***** Study material

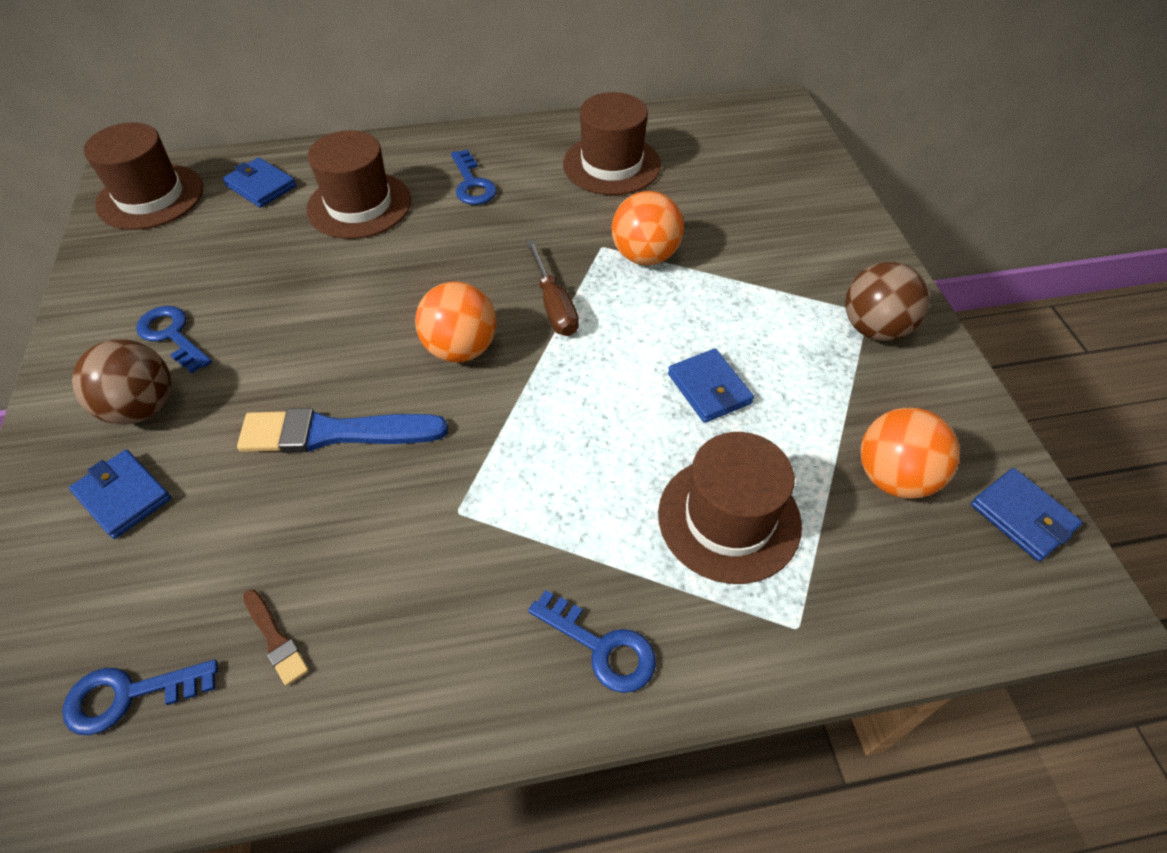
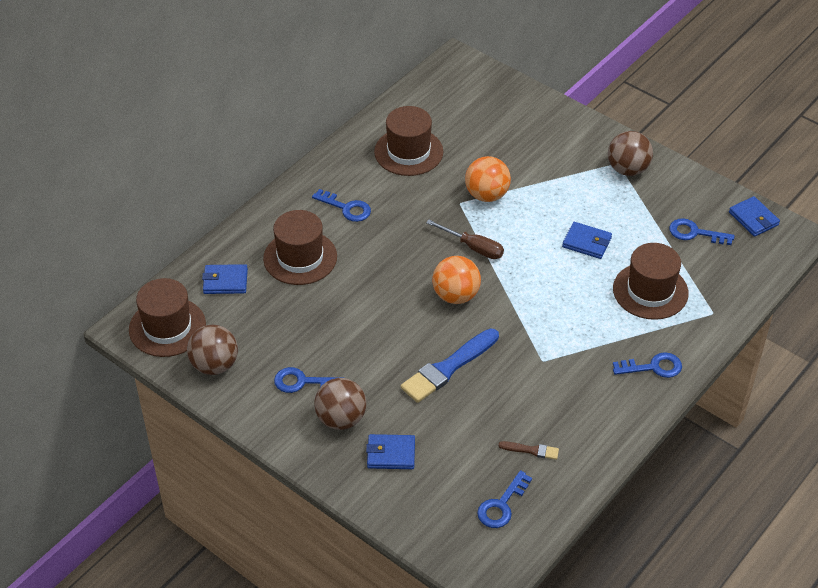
camera: 40 degrees left, 5 degrees down
(128, 260) = (214, 365): none -> brown ball
(894, 477) = (695, 233): orange ball -> blue key
(1022, 517) = (753, 219): blue wallet -> blue wallet turned 45 degrees clockwise

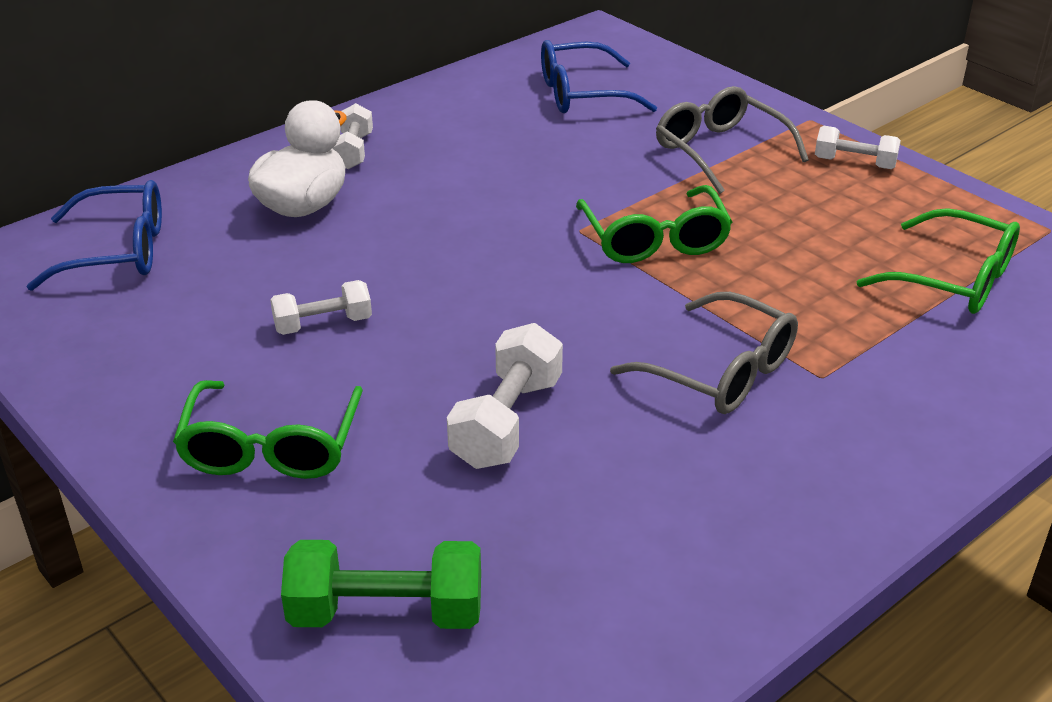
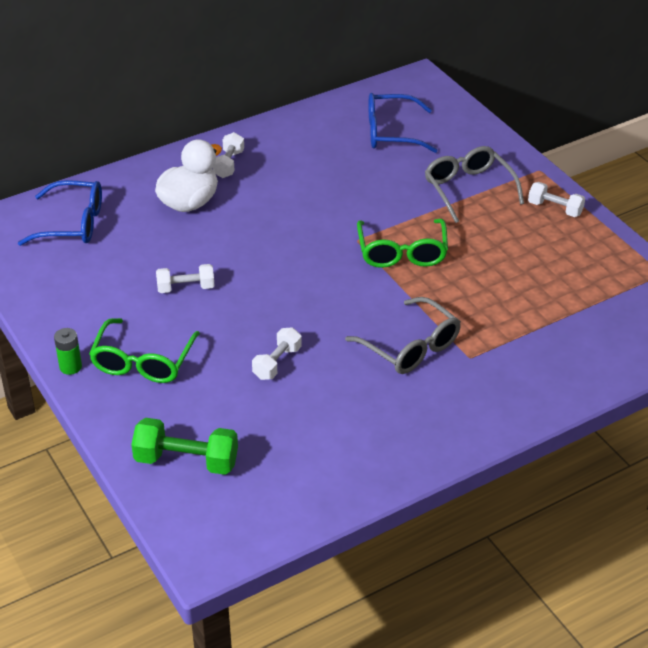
camera: 10 degrees right, 5 degrees up
(140, 471) = (70, 367): none -> green battery
(507, 422) = (277, 363): white dumbbell -> white dumbbell, size x0.65
(952, 279) = (579, 302): green glasses -> none

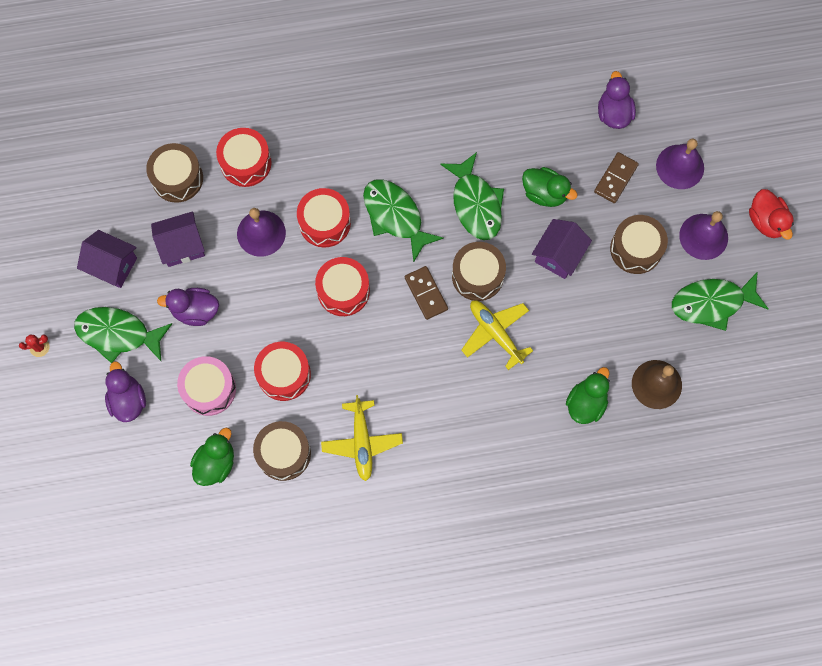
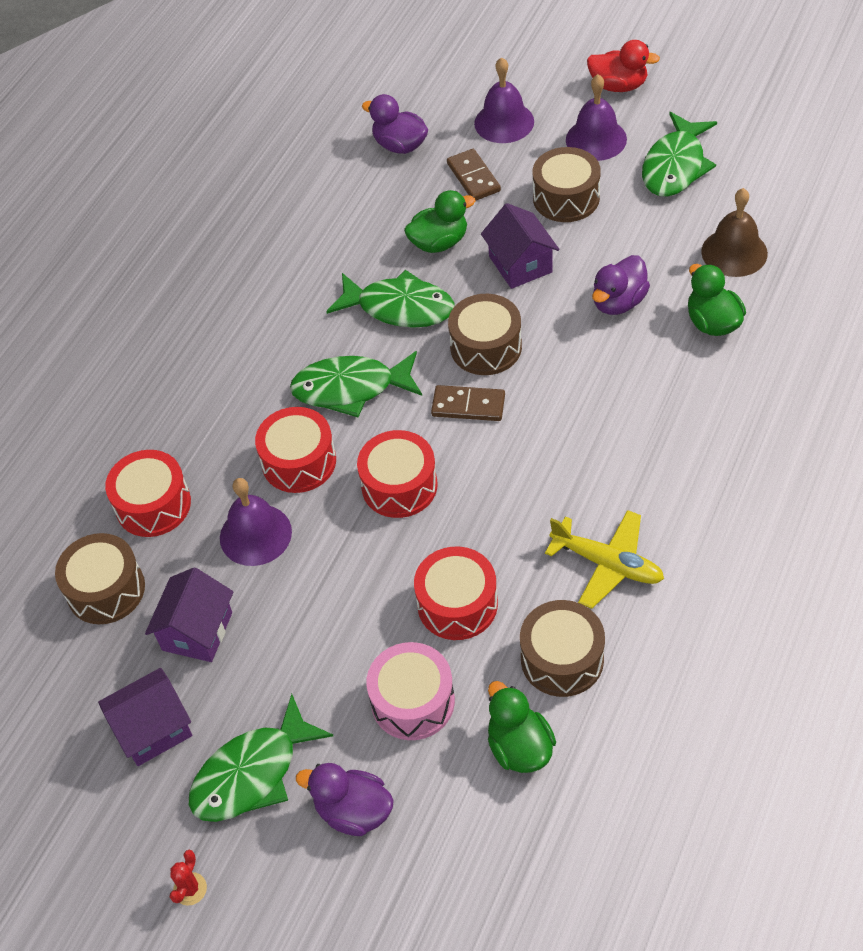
camera: 50 degrees left, 20 degrees down
(195, 311) = (295, 662): purple duck -> purple duck (618, 302)
(495, 333) = (568, 364): yellow plane -> none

**********

**Assigned task:**
Using the records above, copy all lines that include the word "down".

**Answer to the problem:**
camera: 40 degrees left, 5 degrees down
camera: 50 degrees left, 20 degrees down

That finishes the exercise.